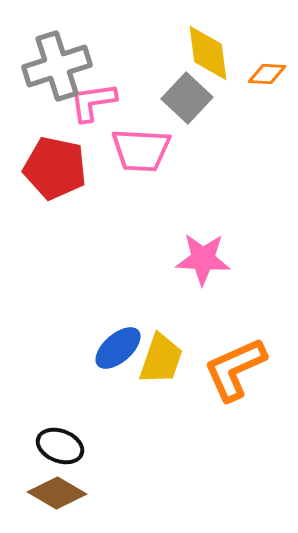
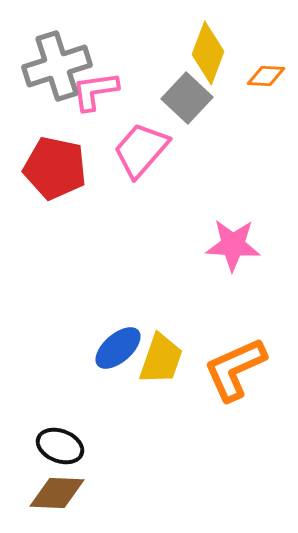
yellow diamond: rotated 28 degrees clockwise
orange diamond: moved 1 px left, 2 px down
pink L-shape: moved 2 px right, 11 px up
pink trapezoid: rotated 128 degrees clockwise
pink star: moved 30 px right, 14 px up
brown diamond: rotated 28 degrees counterclockwise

---

• [EXERCISE] The listing above must be retyped word for word, without the pictures.

• [EXPECTED ANSWER]
yellow diamond: rotated 28 degrees clockwise
orange diamond: moved 1 px left, 2 px down
pink L-shape: moved 2 px right, 11 px up
pink trapezoid: rotated 128 degrees clockwise
pink star: moved 30 px right, 14 px up
brown diamond: rotated 28 degrees counterclockwise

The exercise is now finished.